• [Exercise]
Restate the listing below word for word. No picture belongs in the result.

• • • • •

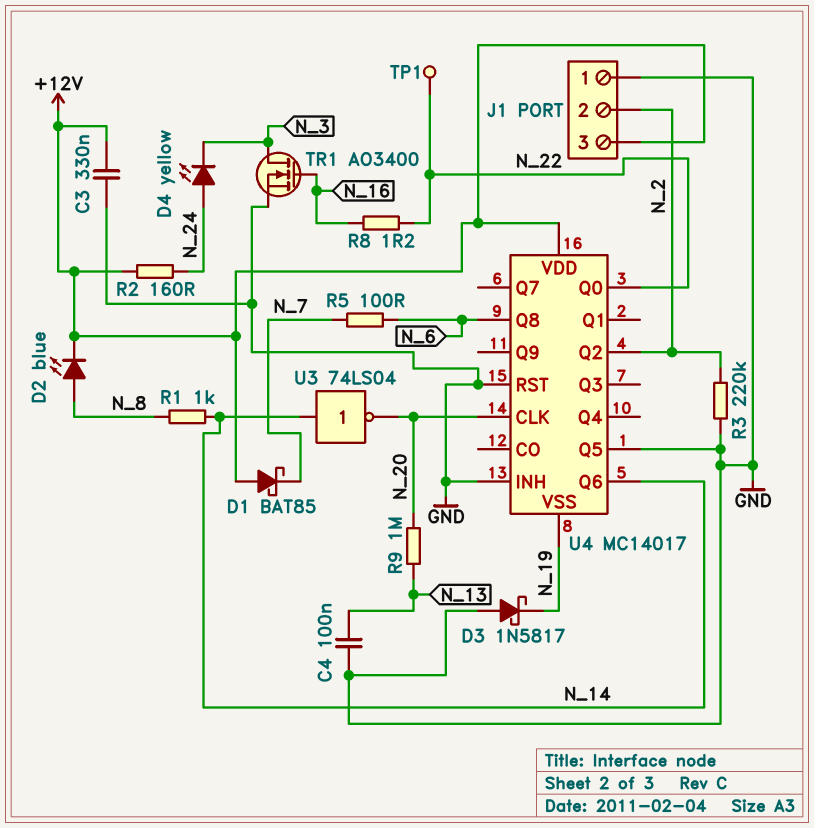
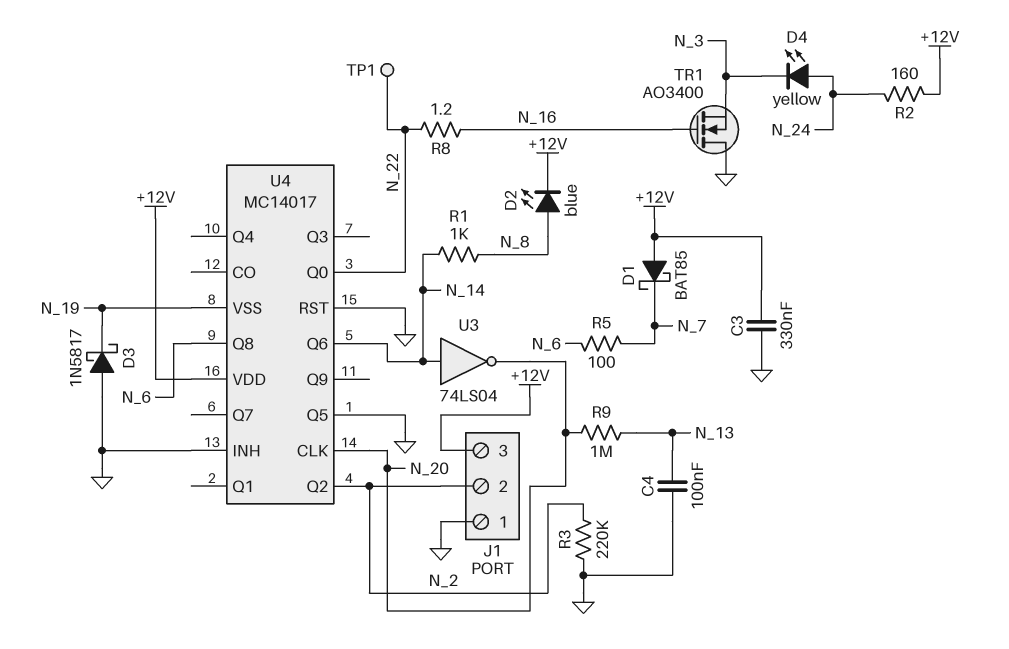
TR1: NMOS AO3400 (G N_16, D N_3, S GND) -> NMOS AO3400 (G N_16, D GND, S N_3)

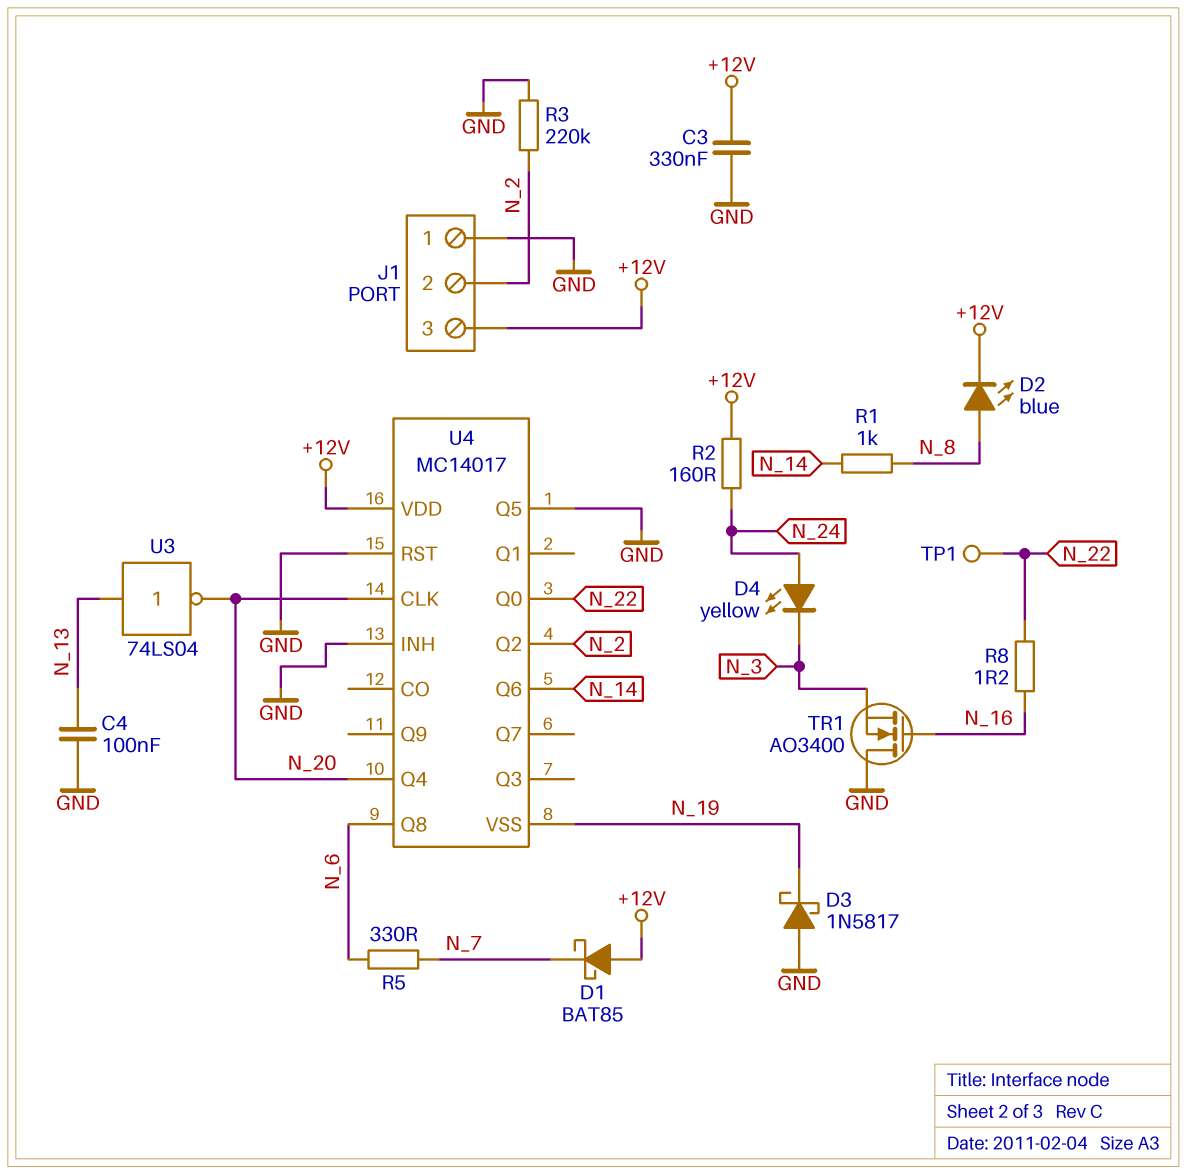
R5: 100 (N_6, N_7) -> 330 (N_6, N_7)
R9: 1M (N_13, N_20) -> none
U3: NOT 74LS04 (in N_14, out N_20) -> NOT 74LS04 (in N_13, out N_20)
U4 pin Q4: none -> N_20

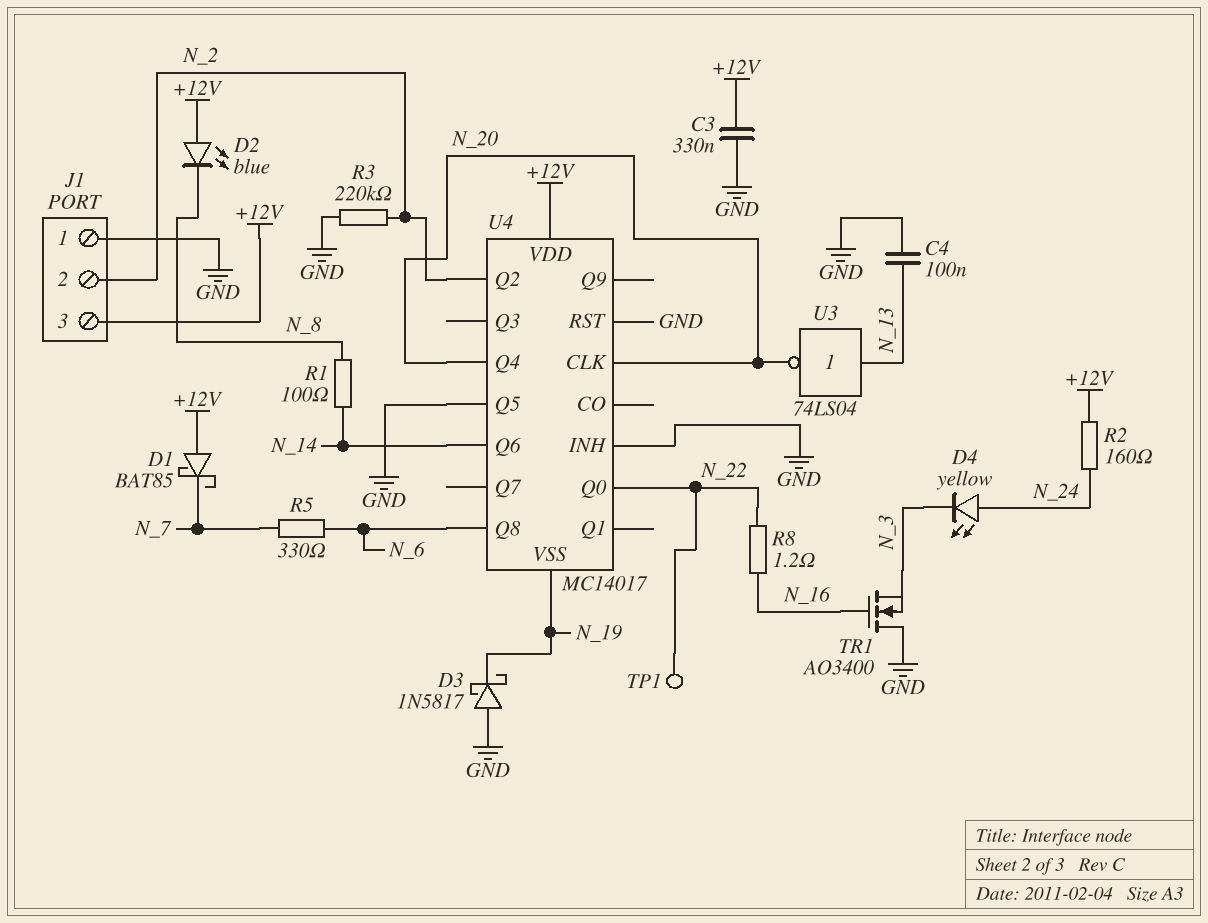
D2: LED blue (A N_8, K +12V) -> LED blue (A +12V, K N_8)
R1: 1k (N_8, N_14) -> 100 (N_8, N_14)

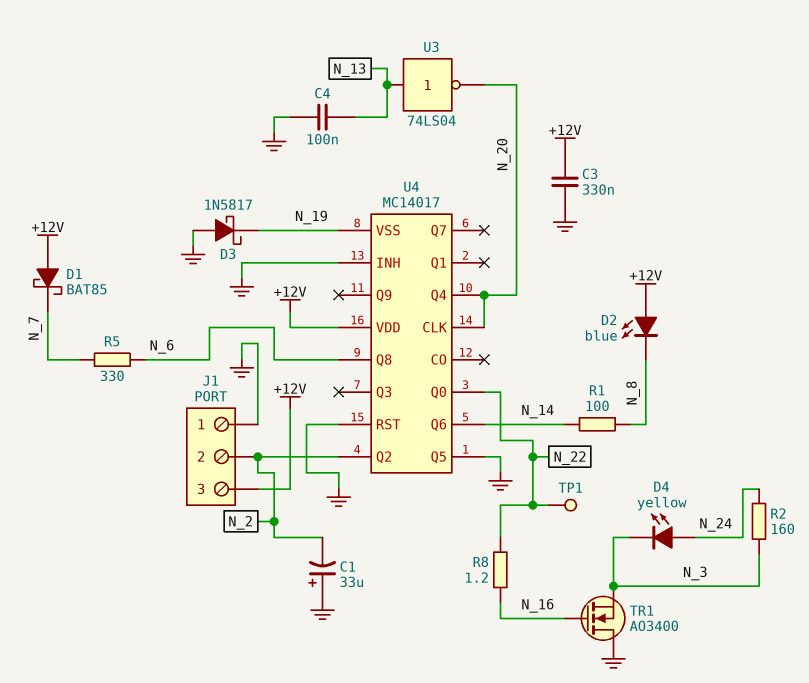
C1: none -> 33uF (plus GND, minus N_2)
R2: 160 (+12V, N_24) -> 160 (N_3, N_24)
R3: 220k (GND, N_2) -> none

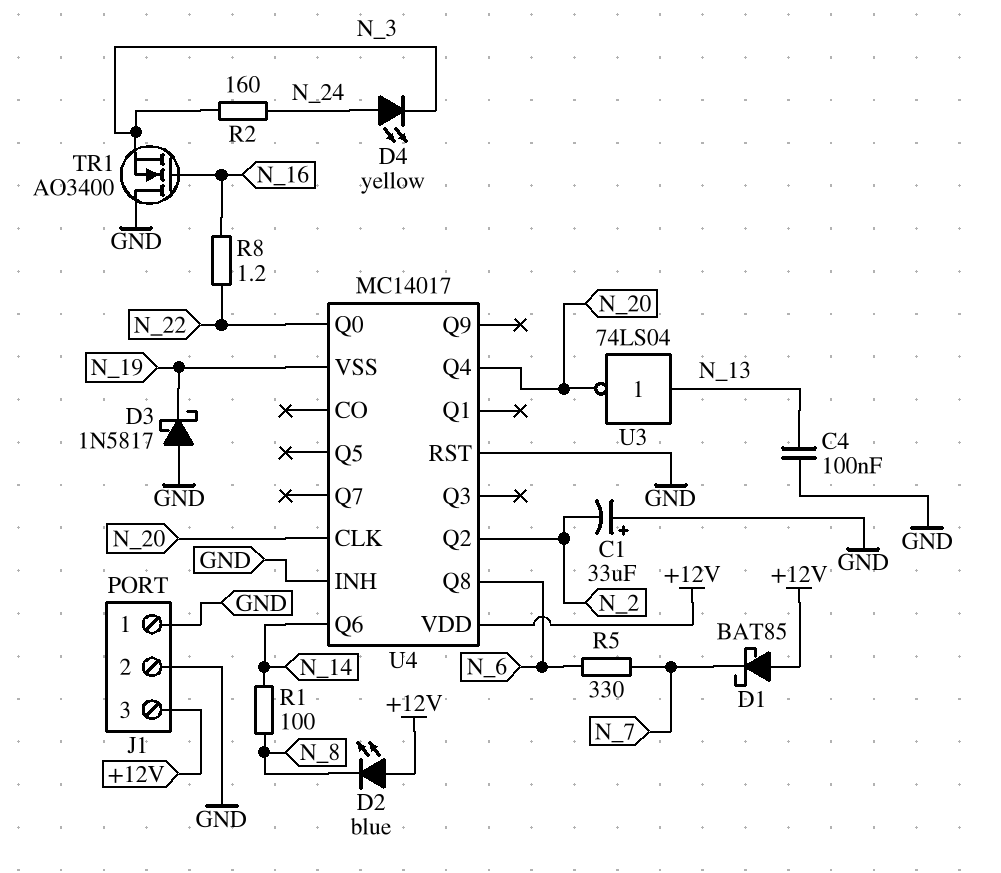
C3: 330nF (+12V, GND) -> none
J1 pin 2: N_2 -> GND
TP1: test point (N_22) -> none
U4 pin Q5: GND -> none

• • • • •

• [Answer for this exercise]
TR1: NMOS AO3400 (G N_16, D N_3, S GND) -> NMOS AO3400 (G N_16, D GND, S N_3)

R5: 100 (N_6, N_7) -> 330 (N_6, N_7)
R9: 1M (N_13, N_20) -> none
U3: NOT 74LS04 (in N_14, out N_20) -> NOT 74LS04 (in N_13, out N_20)
U4 pin Q4: none -> N_20

D2: LED blue (A N_8, K +12V) -> LED blue (A +12V, K N_8)
R1: 1k (N_8, N_14) -> 100 (N_8, N_14)

C1: none -> 33uF (plus GND, minus N_2)
R2: 160 (+12V, N_24) -> 160 (N_3, N_24)
R3: 220k (GND, N_2) -> none

C3: 330nF (+12V, GND) -> none
J1 pin 2: N_2 -> GND
TP1: test point (N_22) -> none
U4 pin Q5: GND -> none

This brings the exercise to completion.